DESCRIPTION OF THE TASK: A verbatim transcription of every record below is required.

SOURCE RECORDS:
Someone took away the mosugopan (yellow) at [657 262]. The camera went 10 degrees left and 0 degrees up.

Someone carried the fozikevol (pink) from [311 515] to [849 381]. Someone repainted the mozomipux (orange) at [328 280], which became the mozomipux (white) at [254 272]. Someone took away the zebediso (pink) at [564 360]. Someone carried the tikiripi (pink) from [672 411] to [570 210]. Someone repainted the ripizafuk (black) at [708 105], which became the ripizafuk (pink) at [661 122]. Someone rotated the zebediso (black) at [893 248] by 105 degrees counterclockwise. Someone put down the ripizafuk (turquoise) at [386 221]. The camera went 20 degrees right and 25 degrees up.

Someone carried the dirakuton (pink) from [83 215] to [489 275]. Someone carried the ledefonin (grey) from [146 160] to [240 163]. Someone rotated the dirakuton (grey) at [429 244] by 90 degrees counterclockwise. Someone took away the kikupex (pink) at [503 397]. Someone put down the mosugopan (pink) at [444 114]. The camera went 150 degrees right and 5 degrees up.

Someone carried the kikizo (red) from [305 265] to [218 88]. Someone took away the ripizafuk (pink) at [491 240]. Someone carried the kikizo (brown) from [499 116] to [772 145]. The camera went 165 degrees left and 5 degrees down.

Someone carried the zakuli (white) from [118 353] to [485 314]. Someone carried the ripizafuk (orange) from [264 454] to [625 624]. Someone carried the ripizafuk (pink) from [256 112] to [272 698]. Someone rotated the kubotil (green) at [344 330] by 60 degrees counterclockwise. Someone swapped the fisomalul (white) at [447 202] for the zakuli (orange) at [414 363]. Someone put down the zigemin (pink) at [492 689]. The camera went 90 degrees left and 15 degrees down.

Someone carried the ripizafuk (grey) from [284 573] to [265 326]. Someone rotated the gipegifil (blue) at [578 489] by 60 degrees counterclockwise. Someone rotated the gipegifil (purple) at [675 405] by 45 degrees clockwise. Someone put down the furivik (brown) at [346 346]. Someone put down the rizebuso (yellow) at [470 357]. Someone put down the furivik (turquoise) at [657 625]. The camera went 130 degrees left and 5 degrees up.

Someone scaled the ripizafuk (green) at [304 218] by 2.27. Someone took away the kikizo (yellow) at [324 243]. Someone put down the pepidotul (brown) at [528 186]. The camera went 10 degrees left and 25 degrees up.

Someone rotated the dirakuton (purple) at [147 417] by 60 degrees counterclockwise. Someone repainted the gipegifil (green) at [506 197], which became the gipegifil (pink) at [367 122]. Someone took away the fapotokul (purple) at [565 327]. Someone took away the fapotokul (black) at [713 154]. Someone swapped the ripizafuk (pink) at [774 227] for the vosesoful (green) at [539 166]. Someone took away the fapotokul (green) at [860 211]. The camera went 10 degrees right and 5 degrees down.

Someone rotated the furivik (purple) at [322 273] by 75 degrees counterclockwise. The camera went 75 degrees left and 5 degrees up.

TASK ANSWER:
Someone took away the mosugopan (yellow) at [657 262]. The camera went 10 degrees left and 0 degrees up.

Someone carried the fozikevol (pink) from [311 515] to [849 381]. Someone repainted the mozomipux (orange) at [328 280], which became the mozomipux (white) at [254 272]. Someone took away the zebediso (pink) at [564 360]. Someone carried the tikiripi (pink) from [672 411] to [570 210]. Someone repainted the ripizafuk (black) at [708 105], which became the ripizafuk (pink) at [661 122]. Someone rotated the zebediso (black) at [893 248] by 105 degrees counterclockwise. Someone put down the ripizafuk (turquoise) at [386 221]. The camera went 20 degrees right and 25 degrees up.

Someone carried the dirakuton (pink) from [83 215] to [489 275]. Someone carried the ledefonin (grey) from [146 160] to [240 163]. Someone rotated the dirakuton (grey) at [429 244] by 90 degrees counterclockwise. Someone took away the kikupex (pink) at [503 397]. Someone put down the mosugopan (pink) at [444 114]. The camera went 150 degrees right and 5 degrees up.

Someone carried the kikizo (red) from [305 265] to [218 88]. Someone took away the ripizafuk (pink) at [491 240]. Someone carried the kikizo (brown) from [499 116] to [772 145]. The camera went 165 degrees left and 5 degrees down.

Someone carried the zakuli (white) from [118 353] to [485 314]. Someone carried the ripizafuk (orange) from [264 454] to [625 624]. Someone carried the ripizafuk (pink) from [256 112] to [272 698]. Someone rotated the kubotil (green) at [344 330] by 60 degrees counterclockwise. Someone swapped the fisomalul (white) at [447 202] for the zakuli (orange) at [414 363]. Someone put down the zigemin (pink) at [492 689]. The camera went 90 degrees left and 15 degrees down.

Someone carried the ripizafuk (grey) from [284 573] to [265 326]. Someone rotated the gipegifil (blue) at [578 489] by 60 degrees counterclockwise. Someone rotated the gipegifil (purple) at [675 405] by 45 degrees clockwise. Someone put down the furivik (brown) at [346 346]. Someone put down the rizebuso (yellow) at [470 357]. Someone put down the furivik (turquoise) at [657 625]. The camera went 130 degrees left and 5 degrees up.

Someone scaled the ripizafuk (green) at [304 218] by 2.27. Someone took away the kikizo (yellow) at [324 243]. Someone put down the pepidotul (brown) at [528 186]. The camera went 10 degrees left and 25 degrees up.

Someone rotated the dirakuton (purple) at [147 417] by 60 degrees counterclockwise. Someone repainted the gipegifil (green) at [506 197], which became the gipegifil (pink) at [367 122]. Someone took away the fapotokul (purple) at [565 327]. Someone took away the fapotokul (black) at [713 154]. Someone swapped the ripizafuk (pink) at [774 227] for the vosesoful (green) at [539 166]. Someone took away the fapotokul (green) at [860 211]. The camera went 10 degrees right and 5 degrees down.

Someone rotated the furivik (purple) at [322 273] by 75 degrees counterclockwise. The camera went 75 degrees left and 5 degrees up.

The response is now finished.